** Opening LISTED RECORDS block **
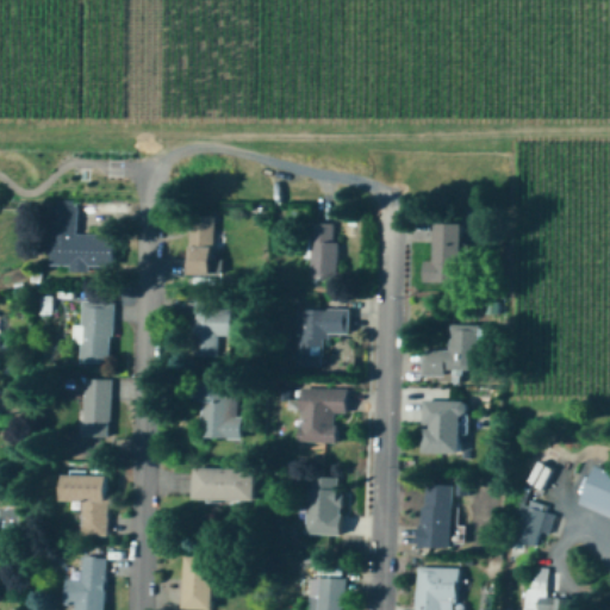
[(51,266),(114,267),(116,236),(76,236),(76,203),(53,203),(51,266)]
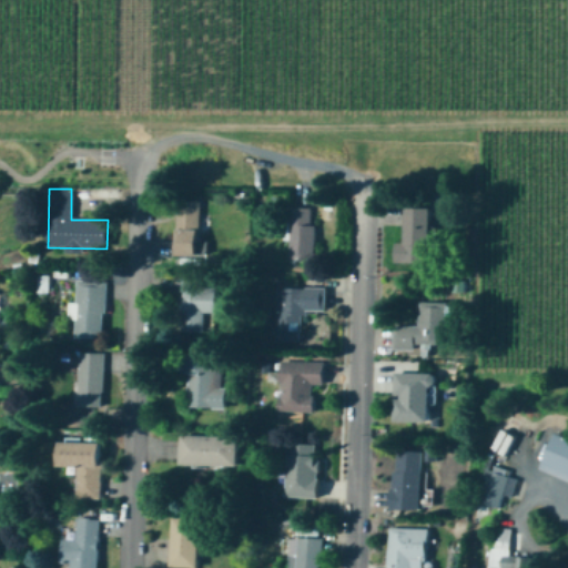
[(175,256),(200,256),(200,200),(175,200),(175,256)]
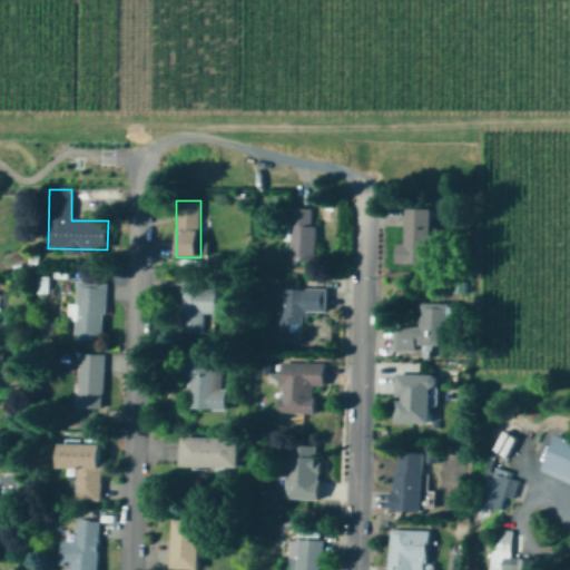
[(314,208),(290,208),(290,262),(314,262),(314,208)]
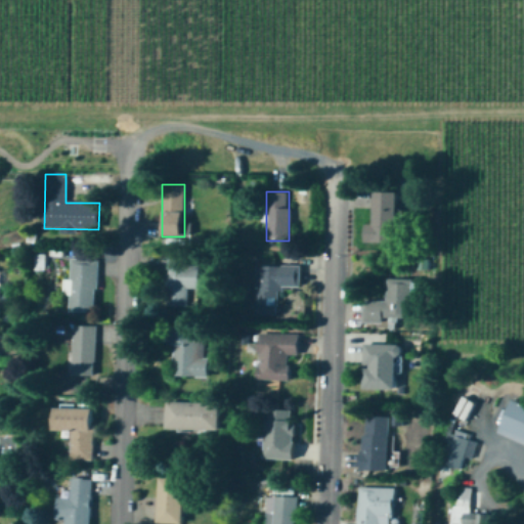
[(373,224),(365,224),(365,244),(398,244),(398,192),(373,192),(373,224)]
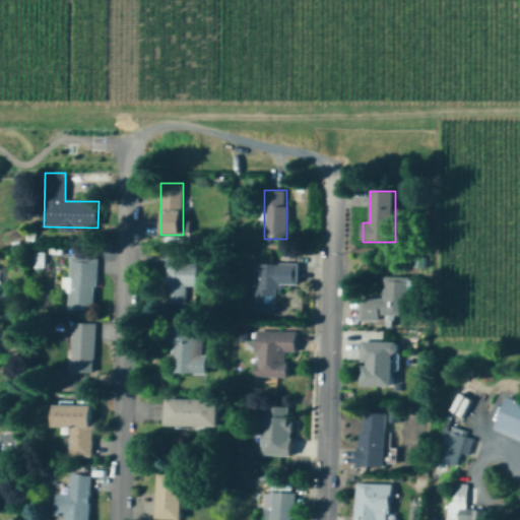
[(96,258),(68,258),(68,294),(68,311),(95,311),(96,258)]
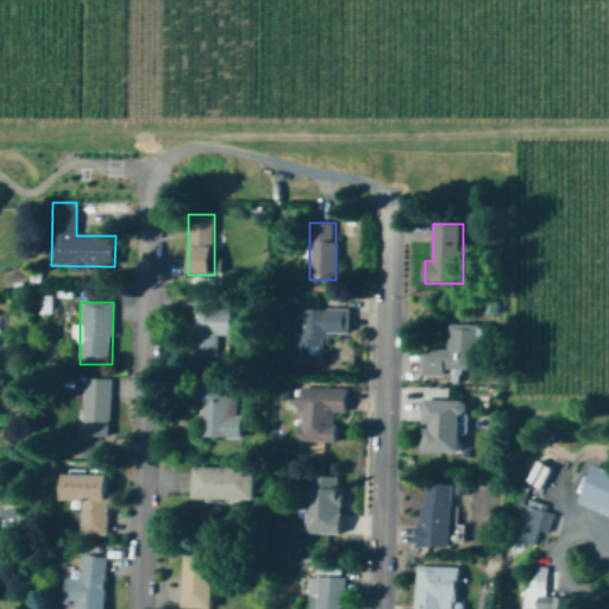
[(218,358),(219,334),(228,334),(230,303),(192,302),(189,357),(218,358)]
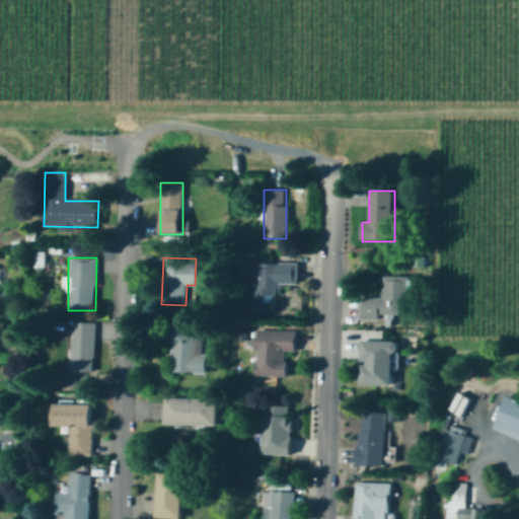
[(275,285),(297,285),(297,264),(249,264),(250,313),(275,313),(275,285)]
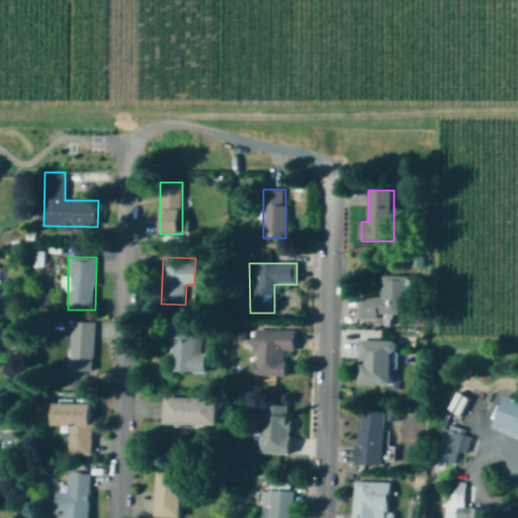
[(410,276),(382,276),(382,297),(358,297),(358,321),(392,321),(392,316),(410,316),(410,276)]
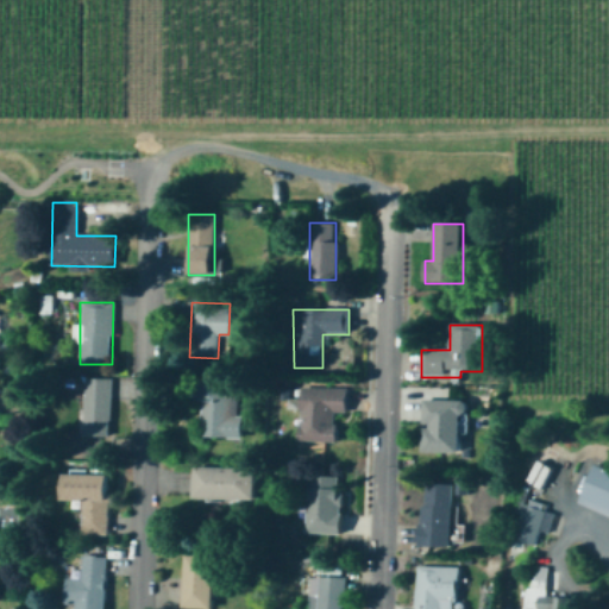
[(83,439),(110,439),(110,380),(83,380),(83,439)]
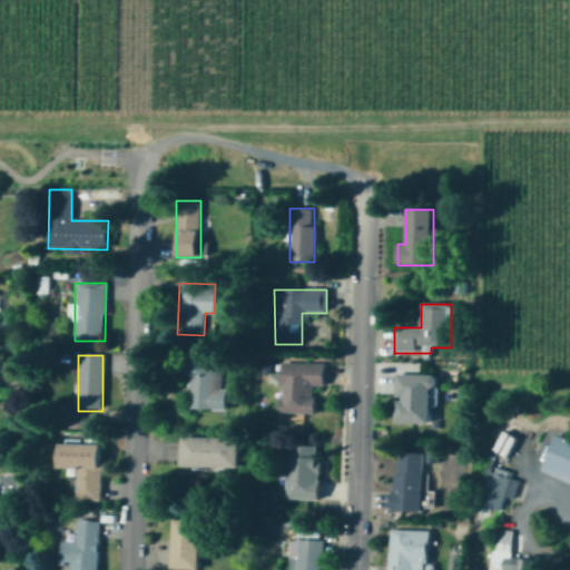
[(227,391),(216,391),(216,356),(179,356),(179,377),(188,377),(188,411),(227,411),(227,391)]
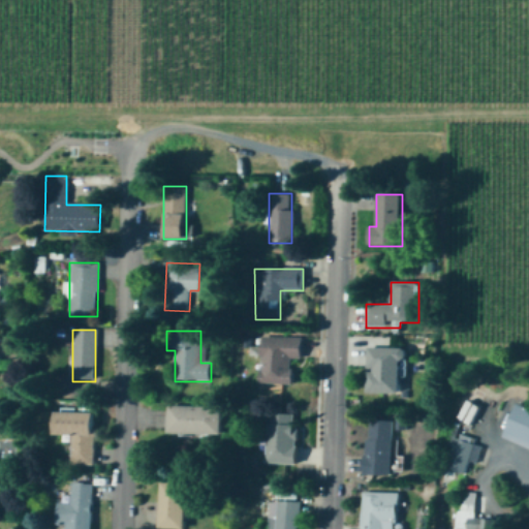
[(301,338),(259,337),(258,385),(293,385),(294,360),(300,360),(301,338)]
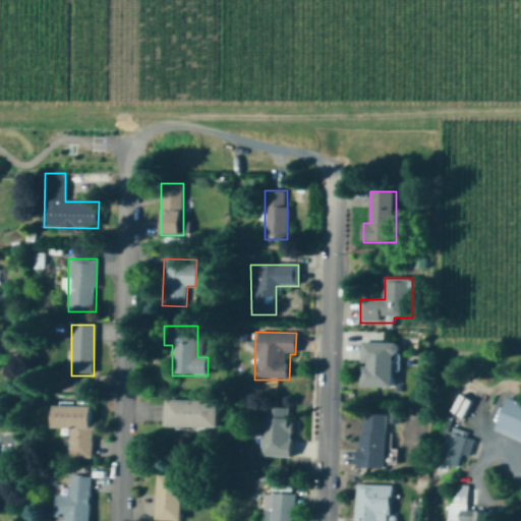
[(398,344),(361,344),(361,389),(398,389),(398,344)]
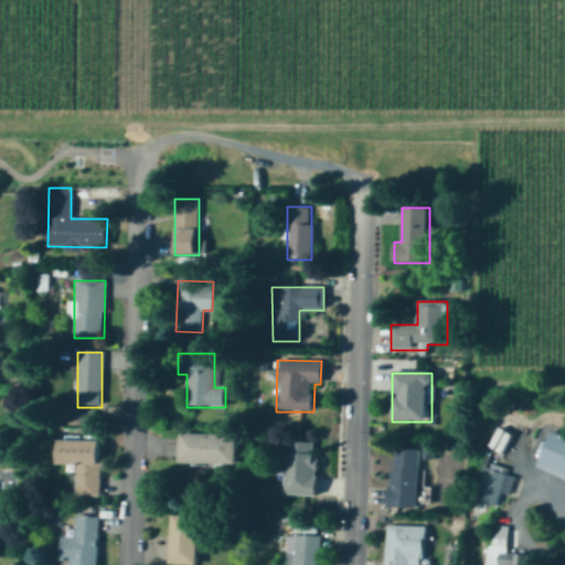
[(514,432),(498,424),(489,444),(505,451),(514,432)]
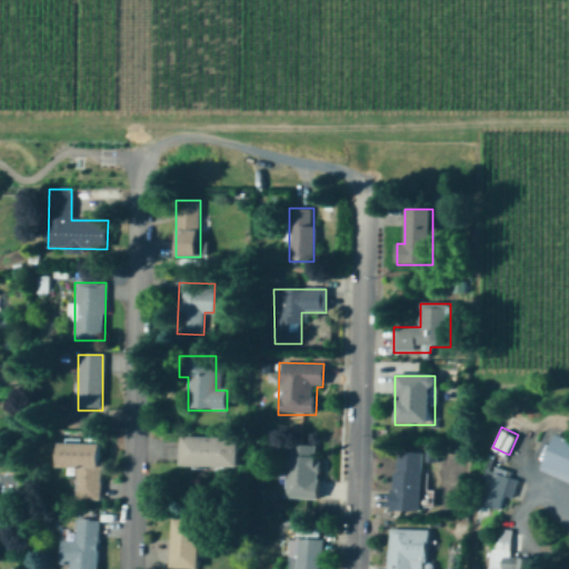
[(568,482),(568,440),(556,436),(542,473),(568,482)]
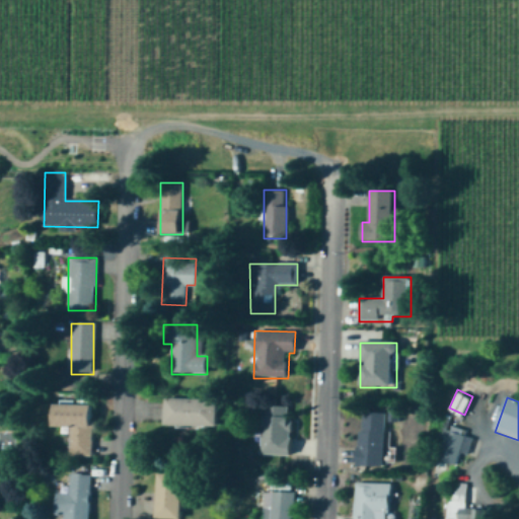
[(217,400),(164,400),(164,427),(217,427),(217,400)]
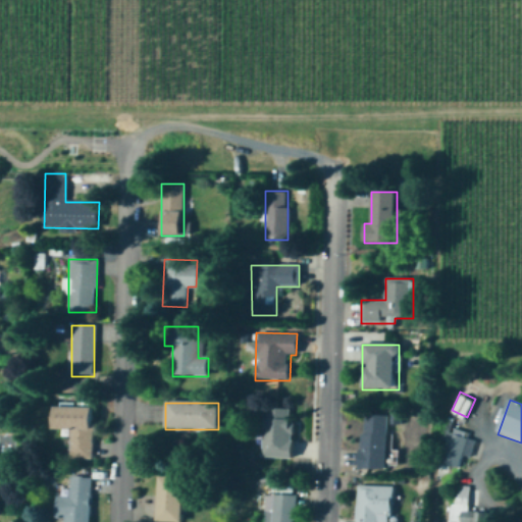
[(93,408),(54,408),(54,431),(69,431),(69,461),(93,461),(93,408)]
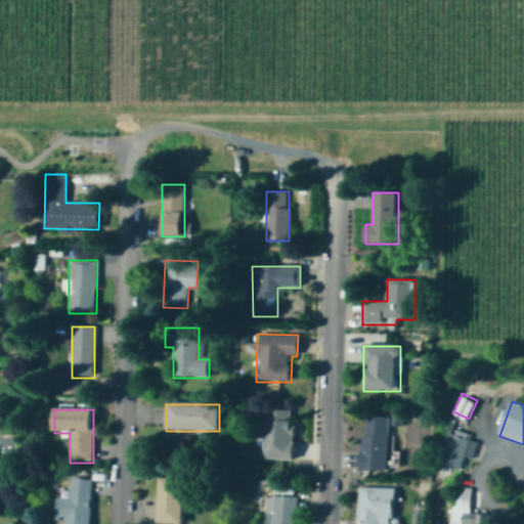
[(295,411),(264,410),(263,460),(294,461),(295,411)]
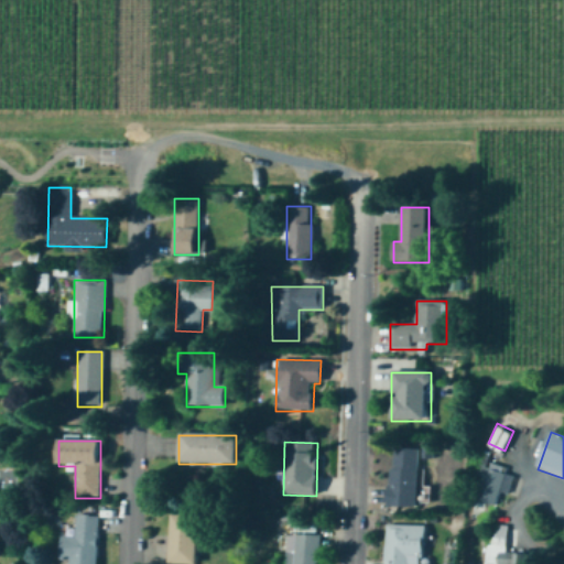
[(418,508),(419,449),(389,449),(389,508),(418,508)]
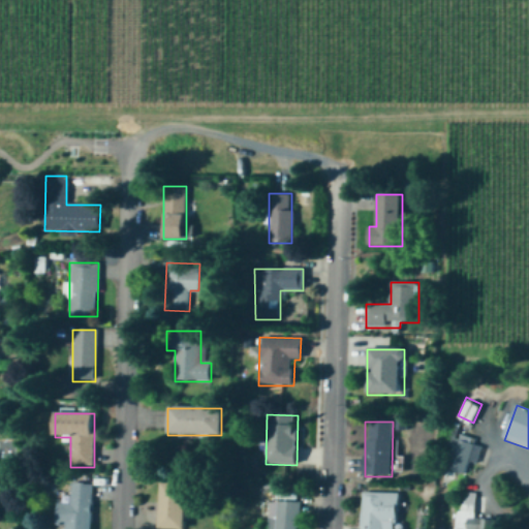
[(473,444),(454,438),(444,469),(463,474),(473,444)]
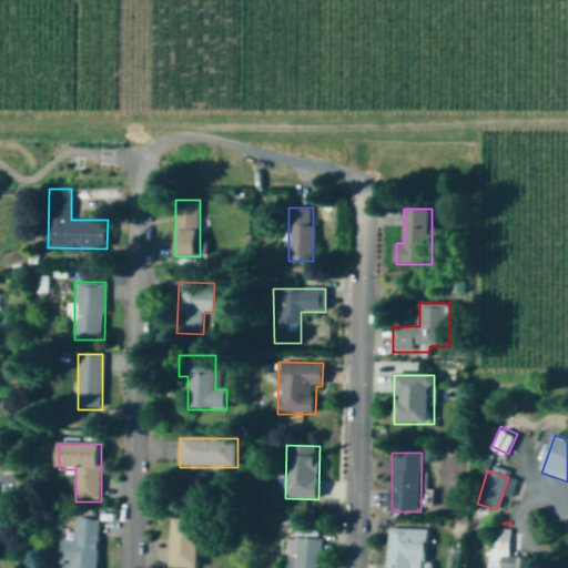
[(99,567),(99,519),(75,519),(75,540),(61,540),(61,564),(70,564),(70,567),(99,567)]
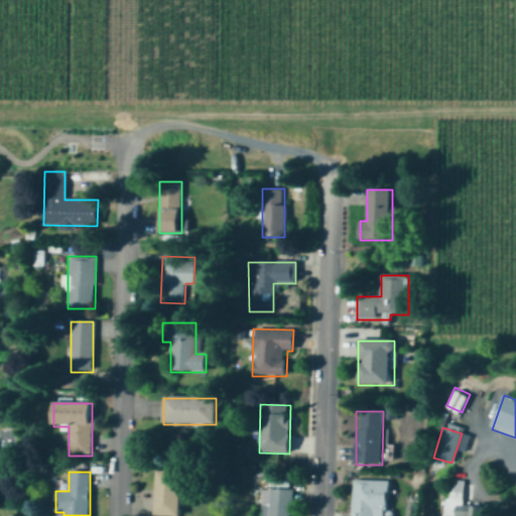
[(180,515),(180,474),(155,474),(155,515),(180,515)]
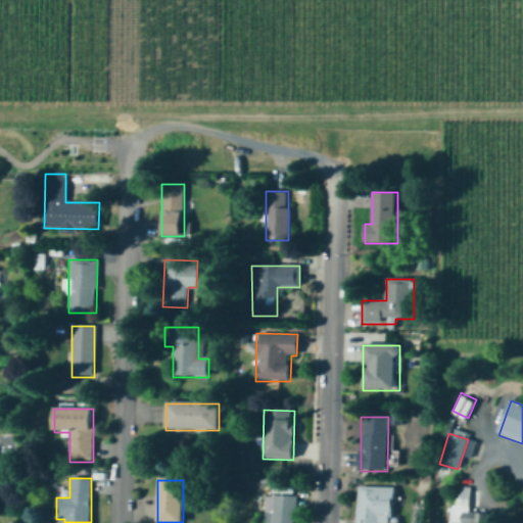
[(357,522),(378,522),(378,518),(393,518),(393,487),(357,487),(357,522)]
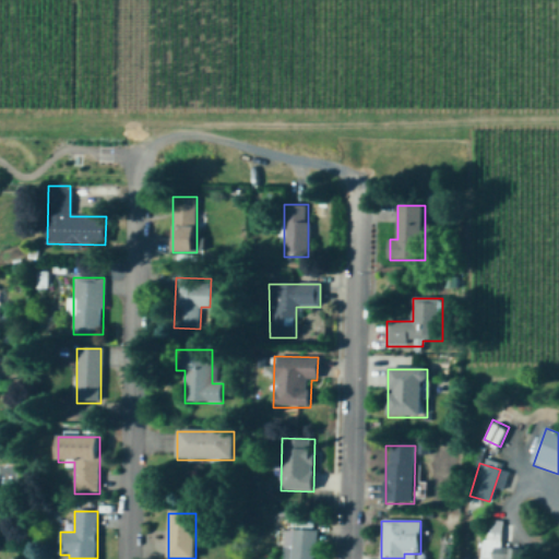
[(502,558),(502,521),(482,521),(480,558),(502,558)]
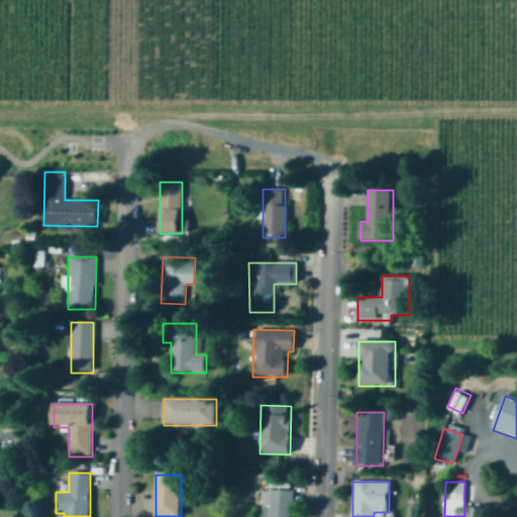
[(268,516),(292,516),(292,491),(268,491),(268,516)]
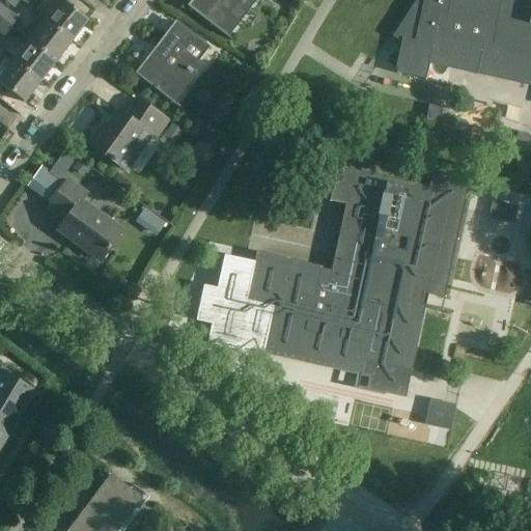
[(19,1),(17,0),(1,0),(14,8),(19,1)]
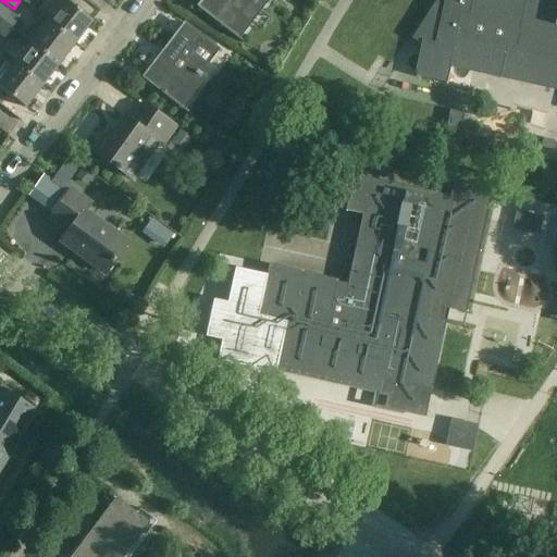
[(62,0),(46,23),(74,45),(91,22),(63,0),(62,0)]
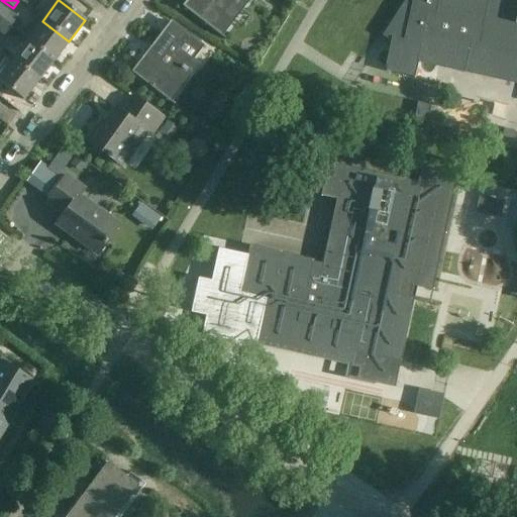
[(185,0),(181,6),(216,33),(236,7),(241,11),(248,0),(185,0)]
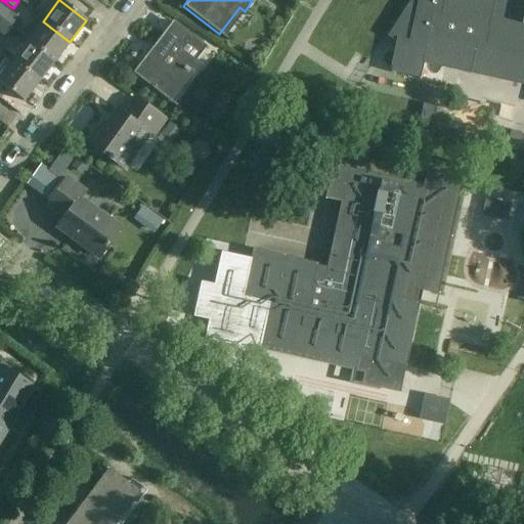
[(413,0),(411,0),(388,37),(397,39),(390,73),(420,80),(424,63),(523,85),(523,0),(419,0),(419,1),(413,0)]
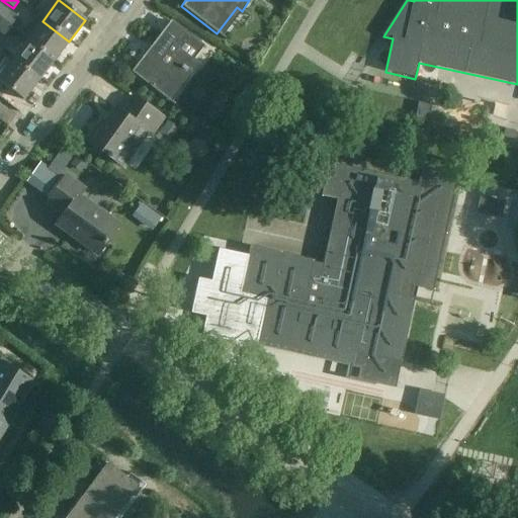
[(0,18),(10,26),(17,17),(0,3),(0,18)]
** Closing LISTED RECORDS block **
Leave out the pictures and transcribe the entries above exactly.

[(51,266),(114,267),(116,236),(76,236),(76,203),(53,203),(51,266)]
[(175,256),(200,256),(200,200),(175,200),(175,256)]
[(314,208),(290,208),(290,262),(314,262),(314,208)]
[(373,224),(365,224),(365,244),(398,244),(398,192),(373,192),(373,224)]
[(96,258),(68,258),(68,294),(68,311),(95,311),(96,258)]
[(218,358),(219,334),(228,334),(230,303),(192,302),(189,357),(218,358)]
[(275,285),(297,285),(297,264),(249,264),(250,313),(275,313),(275,285)]
[(410,276),(382,276),(382,297),(358,297),(358,321),(392,321),(392,316),(410,316),(410,276)]
[(83,439),(110,439),(110,380),(83,380),(83,439)]
[(227,391),(216,391),(216,356),(179,356),(179,377),(188,377),(188,411),(227,411),(227,391)]
[(301,338),(259,337),(258,385),(293,385),(294,360),(300,360),(301,338)]
[(398,344),(361,344),(361,389),(398,389),(398,344)]
[(514,432),(498,424),(489,444),(505,451),(514,432)]
[(568,482),(568,440),(556,436),(542,473),(568,482)]
[(217,400),(164,400),(164,427),(217,427),(217,400)]
[(93,408),(54,408),(54,431),(69,431),(69,461),(93,461),(93,408)]
[(295,411),(264,410),(263,460),(294,461),(295,411)]
[(418,508),(419,449),(389,449),(389,508),(418,508)]
[(473,444),(454,438),(444,469),(463,474),(473,444)]
[(99,567),(99,519),(75,519),(75,540),(61,540),(61,564),(70,564),(70,567),(99,567)]
[(180,515),(180,474),(155,474),(155,515),(180,515)]
[(357,522),(378,522),(378,518),(393,518),(393,487),(357,487),(357,522)]
[(502,558),(502,521),(482,521),(480,558),(502,558)]
[(268,516),(292,516),(292,491),(268,491),(268,516)]
[(19,1),(17,0),(1,0),(14,8),(19,1)]
[(62,0),(46,23),(74,45),(91,22),(63,0),(62,0)]
[(185,0),(181,6),(216,33),(236,7),(241,11),(248,0),(185,0)]
[(413,0),(411,0),(388,37),(397,39),(390,73),(420,80),(424,63),(523,85),(523,0),(419,0),(419,1),(413,0)]
[(0,18),(10,26),(17,17),(0,3),(0,18)]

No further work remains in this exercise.